Task to carry out - Please give the number of lines in the material below that contain "degrees", without further comment.

Supplied information -
........
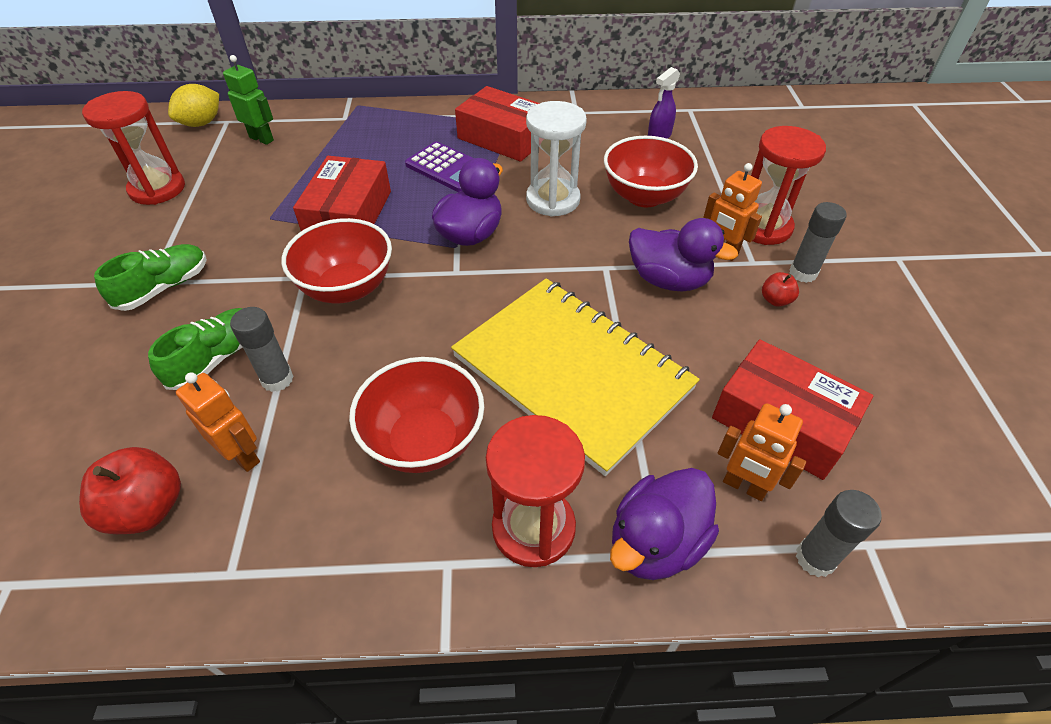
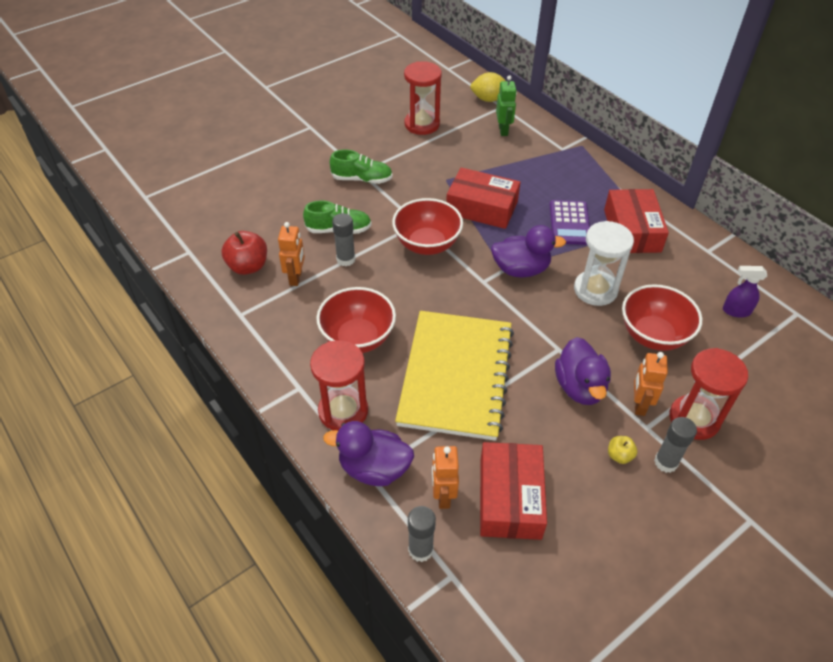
camera: 55 degrees right, 0 degrees up
(349, 214) = (481, 207): red box -> red box turned 45 degrees clockwise
(775, 300) = (619, 455): red apple -> yellow apple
........
Answer to the exercise - 2